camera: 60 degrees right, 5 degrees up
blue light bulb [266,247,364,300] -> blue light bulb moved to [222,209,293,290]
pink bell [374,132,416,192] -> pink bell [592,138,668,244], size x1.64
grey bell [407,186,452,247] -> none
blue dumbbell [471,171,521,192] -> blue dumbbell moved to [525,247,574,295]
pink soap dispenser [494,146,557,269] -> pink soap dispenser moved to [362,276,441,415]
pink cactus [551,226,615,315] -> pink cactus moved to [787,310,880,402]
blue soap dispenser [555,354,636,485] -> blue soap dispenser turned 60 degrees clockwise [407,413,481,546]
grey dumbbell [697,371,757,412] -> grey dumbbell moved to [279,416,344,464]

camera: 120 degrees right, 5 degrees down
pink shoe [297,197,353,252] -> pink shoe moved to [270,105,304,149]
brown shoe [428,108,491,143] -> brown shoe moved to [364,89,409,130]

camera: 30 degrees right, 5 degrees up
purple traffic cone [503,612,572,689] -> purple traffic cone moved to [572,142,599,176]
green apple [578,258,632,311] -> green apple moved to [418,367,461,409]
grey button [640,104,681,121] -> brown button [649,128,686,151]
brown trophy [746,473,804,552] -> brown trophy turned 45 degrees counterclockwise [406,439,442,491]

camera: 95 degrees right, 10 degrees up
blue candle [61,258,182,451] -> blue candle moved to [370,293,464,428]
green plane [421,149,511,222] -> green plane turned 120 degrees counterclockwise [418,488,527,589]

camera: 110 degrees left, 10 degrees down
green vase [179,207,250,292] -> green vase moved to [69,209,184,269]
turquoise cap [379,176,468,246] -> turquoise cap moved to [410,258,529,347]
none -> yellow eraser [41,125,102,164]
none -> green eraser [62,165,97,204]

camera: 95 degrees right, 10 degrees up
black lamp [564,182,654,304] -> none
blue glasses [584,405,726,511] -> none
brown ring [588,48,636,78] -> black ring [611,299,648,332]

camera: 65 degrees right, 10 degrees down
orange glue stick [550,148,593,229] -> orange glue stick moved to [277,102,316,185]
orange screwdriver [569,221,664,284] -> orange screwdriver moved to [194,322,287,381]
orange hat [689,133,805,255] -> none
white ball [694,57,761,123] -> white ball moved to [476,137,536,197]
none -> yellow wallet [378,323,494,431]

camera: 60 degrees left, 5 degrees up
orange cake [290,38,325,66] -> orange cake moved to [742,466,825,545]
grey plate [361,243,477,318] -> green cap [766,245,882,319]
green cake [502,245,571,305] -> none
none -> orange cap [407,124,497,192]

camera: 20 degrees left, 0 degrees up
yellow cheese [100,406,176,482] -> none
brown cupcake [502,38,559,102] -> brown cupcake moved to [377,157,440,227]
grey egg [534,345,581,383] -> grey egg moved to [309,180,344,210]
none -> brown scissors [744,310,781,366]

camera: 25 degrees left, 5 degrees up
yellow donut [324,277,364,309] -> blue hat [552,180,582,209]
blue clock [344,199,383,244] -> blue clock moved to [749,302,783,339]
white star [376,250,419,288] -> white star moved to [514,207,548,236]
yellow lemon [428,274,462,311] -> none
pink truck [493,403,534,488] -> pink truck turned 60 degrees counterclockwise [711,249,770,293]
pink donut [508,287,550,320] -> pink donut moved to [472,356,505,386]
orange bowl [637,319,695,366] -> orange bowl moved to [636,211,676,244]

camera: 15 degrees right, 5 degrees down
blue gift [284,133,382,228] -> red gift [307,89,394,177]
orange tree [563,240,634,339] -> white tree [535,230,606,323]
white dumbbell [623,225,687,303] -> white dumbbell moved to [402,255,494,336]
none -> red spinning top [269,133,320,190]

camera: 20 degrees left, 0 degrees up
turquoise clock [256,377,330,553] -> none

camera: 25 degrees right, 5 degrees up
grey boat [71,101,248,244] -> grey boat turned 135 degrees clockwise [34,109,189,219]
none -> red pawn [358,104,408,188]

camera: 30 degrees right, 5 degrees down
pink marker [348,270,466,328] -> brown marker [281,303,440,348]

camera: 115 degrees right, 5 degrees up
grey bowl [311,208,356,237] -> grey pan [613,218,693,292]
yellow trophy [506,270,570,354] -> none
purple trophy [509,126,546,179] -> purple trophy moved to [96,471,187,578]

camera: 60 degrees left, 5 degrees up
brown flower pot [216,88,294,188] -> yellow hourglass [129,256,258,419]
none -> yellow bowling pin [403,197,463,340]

▬▬▬▬▬▬

▶ _WHAT THIS TASK INVOLVES_
Emit only the final stretch of the records: the line containing "grey bowl [311,208,356,237]" through the end, each line exactly as it stands.

▶ _ANSWER SPACE_
grey bowl [311,208,356,237] -> grey pan [613,218,693,292]
yellow trophy [506,270,570,354] -> none
purple trophy [509,126,546,179] -> purple trophy moved to [96,471,187,578]

camera: 60 degrees left, 5 degrees up
brown flower pot [216,88,294,188] -> yellow hourglass [129,256,258,419]
none -> yellow bowling pin [403,197,463,340]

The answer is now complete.